Would you copy every line of the listing below that includes the word "orange"?
Top of Entries provided
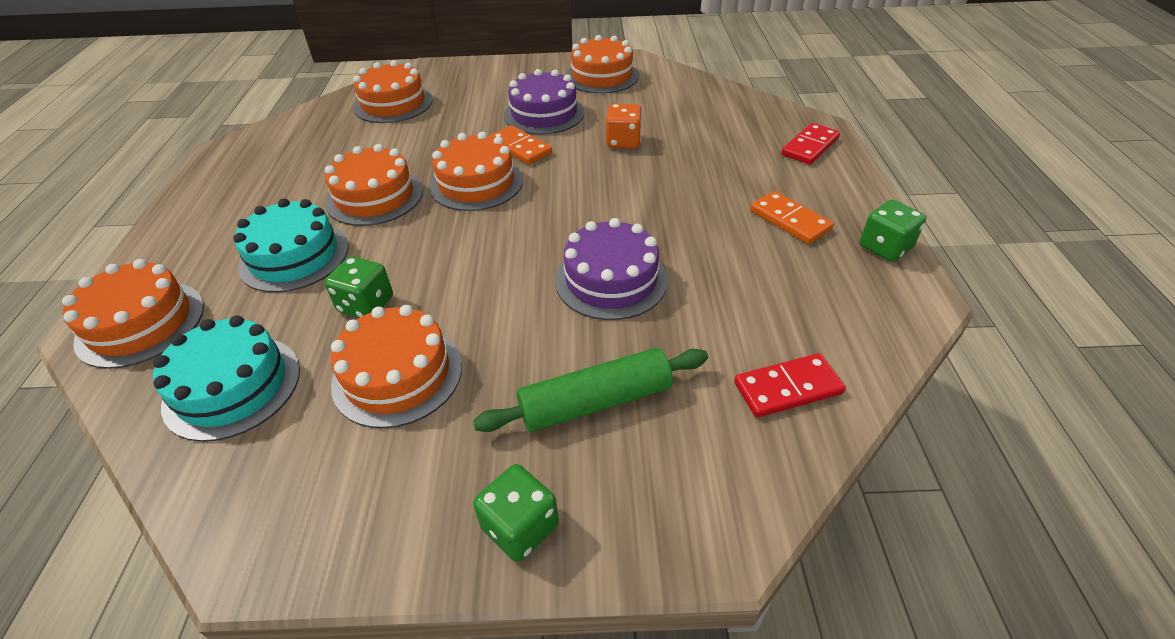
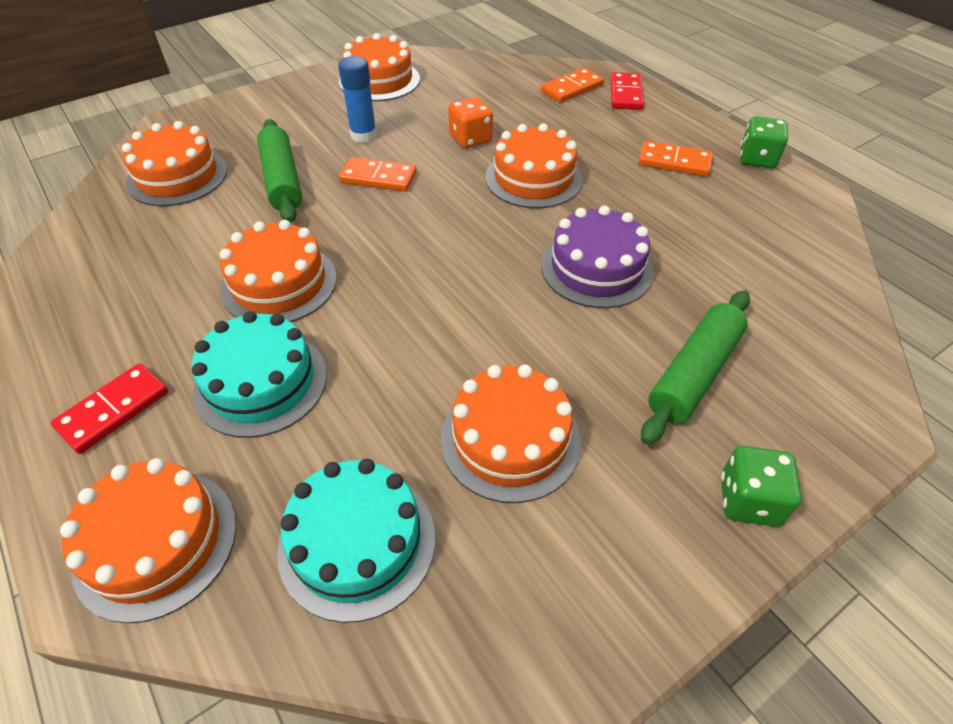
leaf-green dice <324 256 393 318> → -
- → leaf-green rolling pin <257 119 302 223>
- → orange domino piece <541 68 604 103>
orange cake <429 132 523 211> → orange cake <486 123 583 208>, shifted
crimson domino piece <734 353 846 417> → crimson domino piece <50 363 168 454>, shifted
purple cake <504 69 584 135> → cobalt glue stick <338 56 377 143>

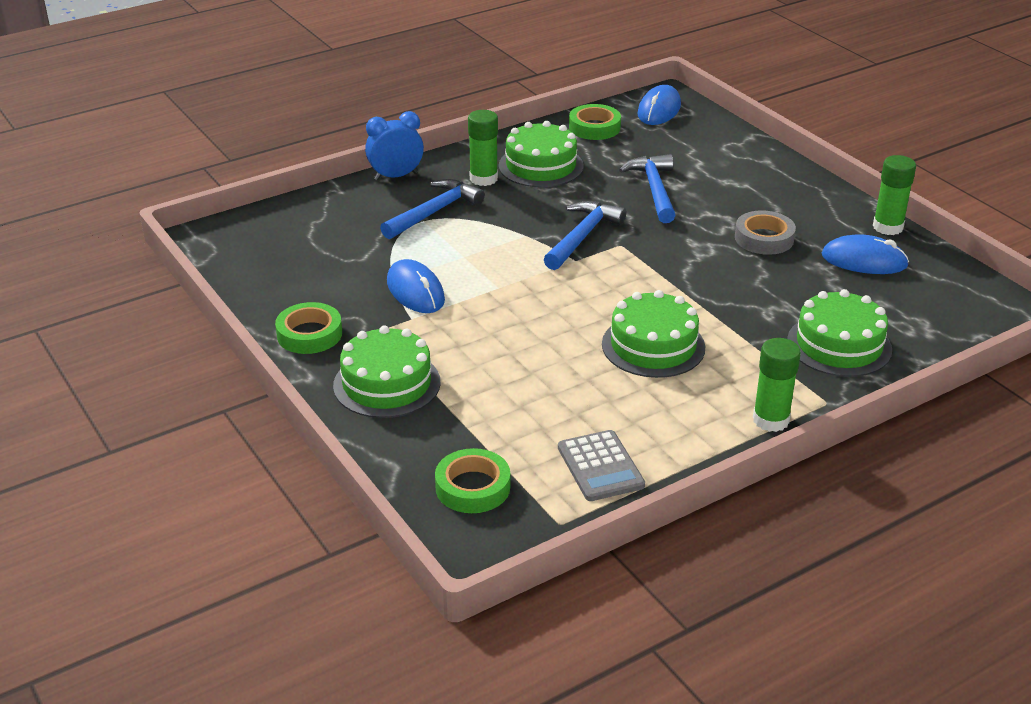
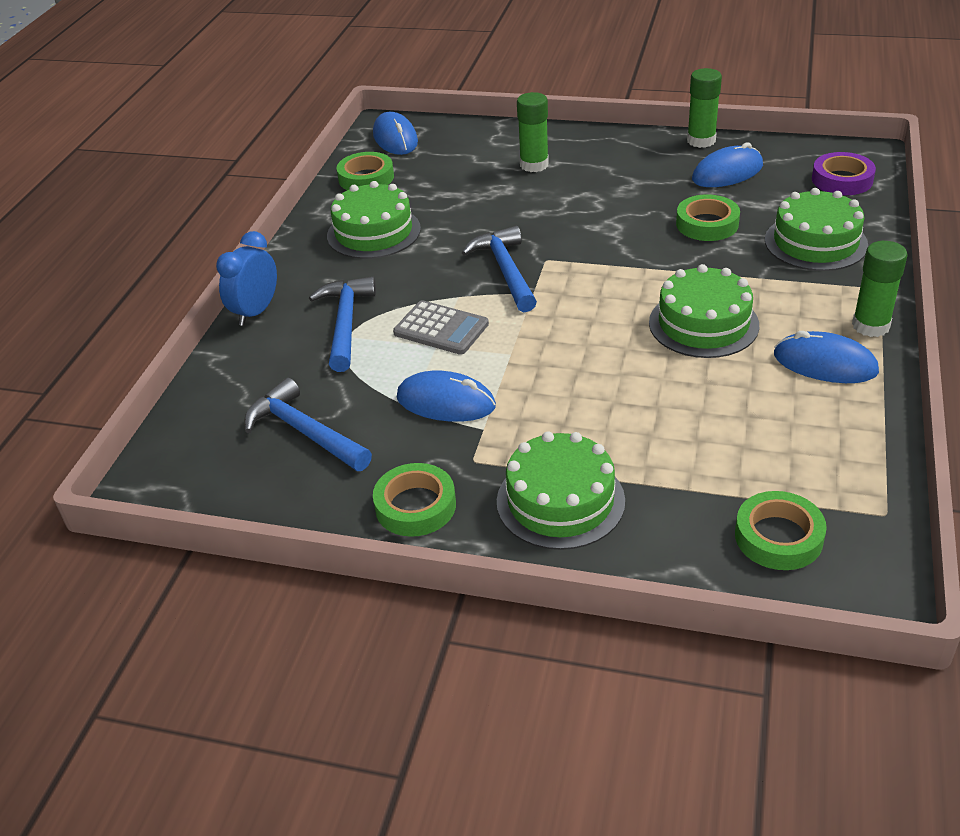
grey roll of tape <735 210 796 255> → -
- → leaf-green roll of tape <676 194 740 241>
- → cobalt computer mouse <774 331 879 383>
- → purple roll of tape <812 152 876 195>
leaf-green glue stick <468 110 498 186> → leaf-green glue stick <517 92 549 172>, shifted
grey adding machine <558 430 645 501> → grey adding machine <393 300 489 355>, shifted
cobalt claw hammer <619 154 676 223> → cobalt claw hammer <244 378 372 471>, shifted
Bottom of Entries provided
> Solution for this problem:
- → orange domino piece <541 68 604 103>
orange cake <429 132 523 211> → orange cake <486 123 583 208>, shifted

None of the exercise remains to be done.